__Task directions__
Please return every line of the records below that contains the word "blue".

Coordinate-based object records:
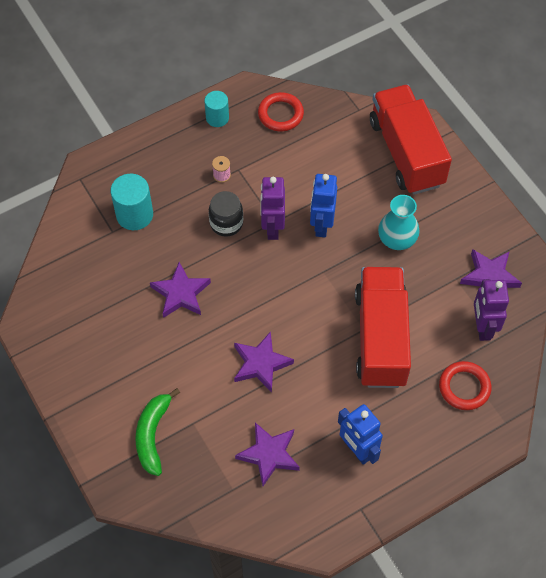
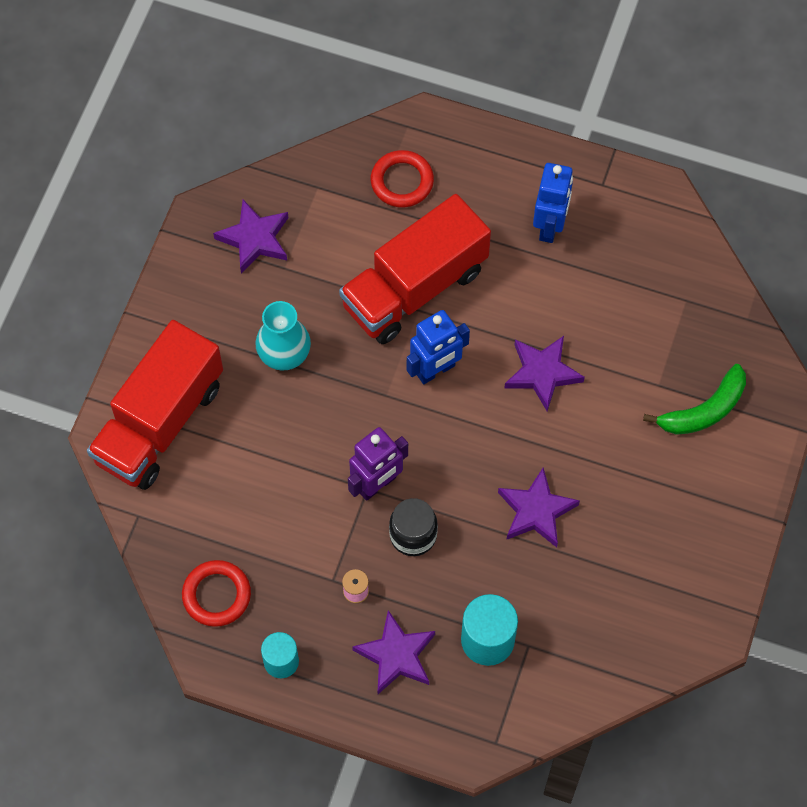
camera: 130 degrees left, 5 degrees up
purple star [235,422,300,486] -> purple star moved to [352,610,435,694]
blue robot [310,174,337,237] -> blue robot moved to [407,310,470,384]
purple robot [474,279,509,341] -> none

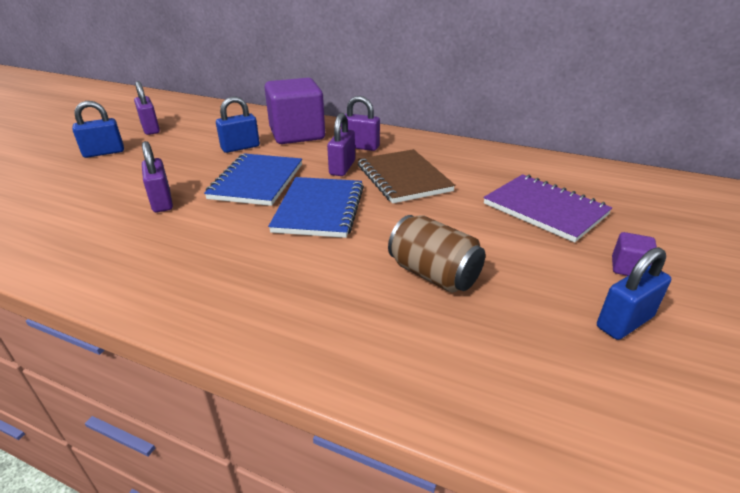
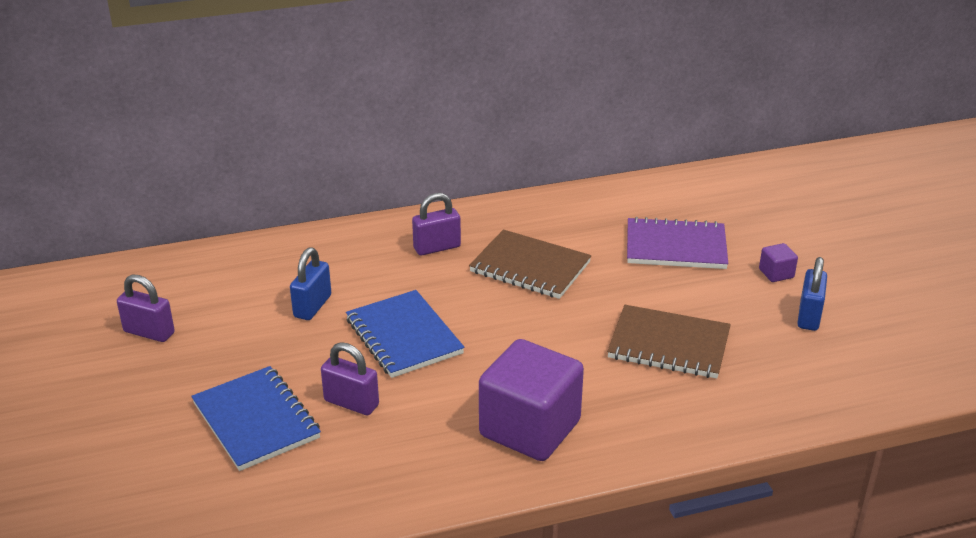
camera: 40 degrees left, 0 degrees up
blue padlock [72,101,124,158] -> none
purple cube [264,78,325,144] -> purple cube moved to [479,339,584,461]
blue notebook [268,177,364,238] -> blue notebook moved to [191,366,321,471]
purple padlock [327,113,355,176] -> none
brown can [388,215,485,293] -> brown notebook [607,305,731,379]

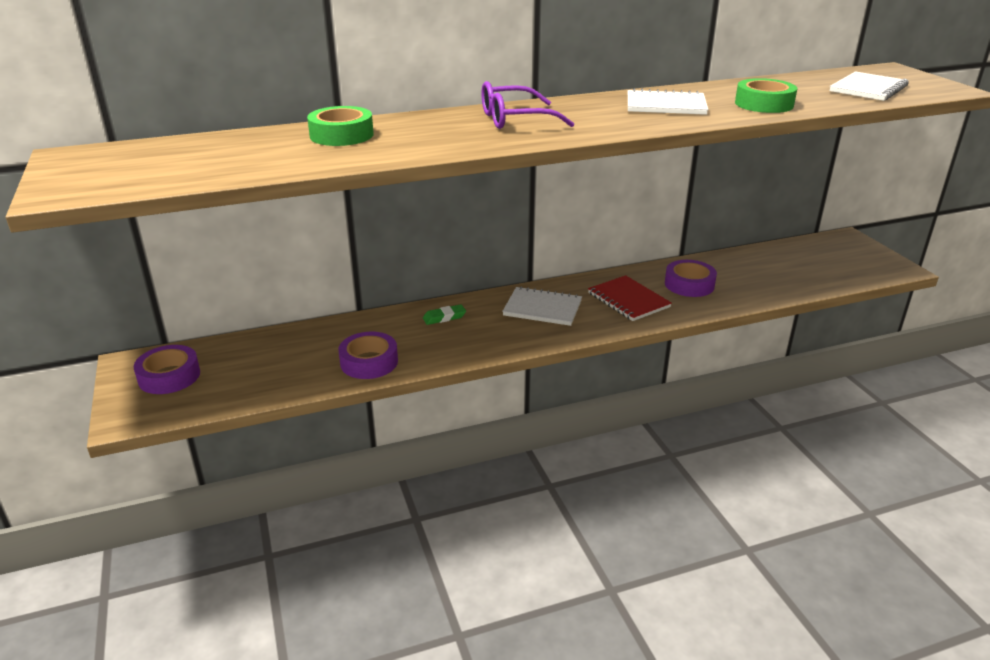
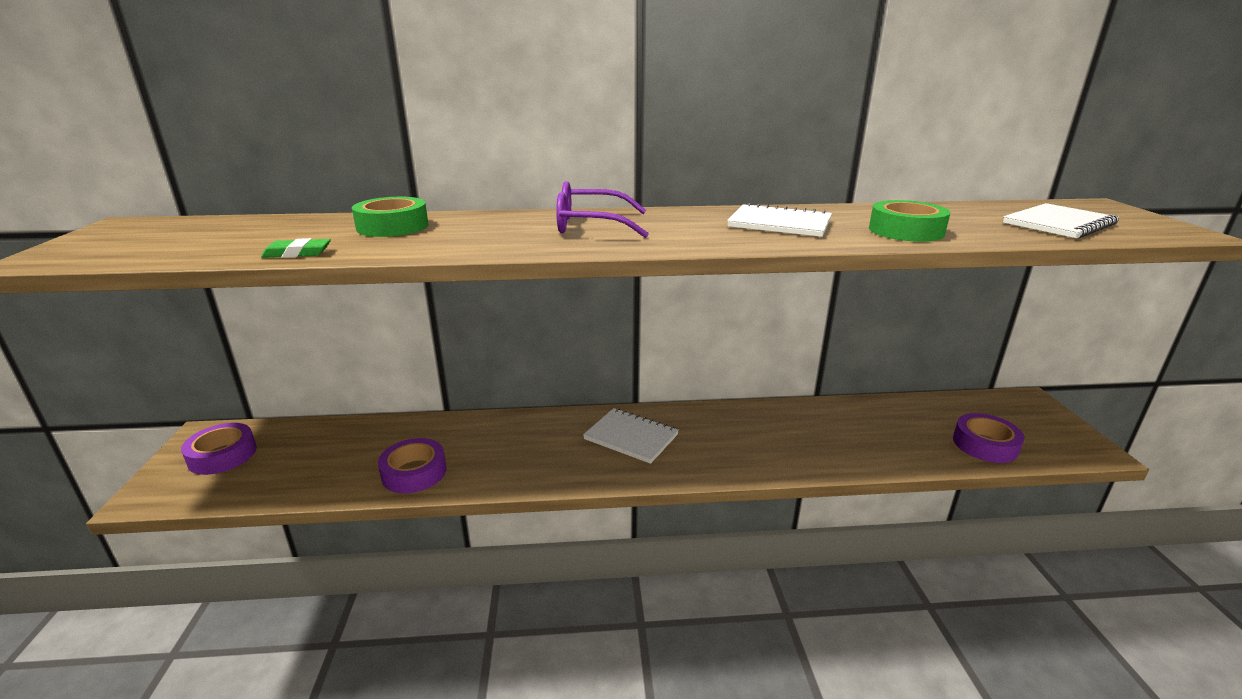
camera: 15 degrees right, 5 degrees down
green eraser [423,304,466,325] -> green eraser moved to [261,238,331,258]
red notebook [588,275,672,321] -> none
purple tape [665,260,717,297] -> purple tape moved to [953,413,1024,463]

__Response for this exercise__
blue robot [310,174,337,237] -> blue robot moved to [407,310,470,384]
blue padlock [72,101,124,158] -> none
blue notebook [268,177,364,238] -> blue notebook moved to [191,366,321,471]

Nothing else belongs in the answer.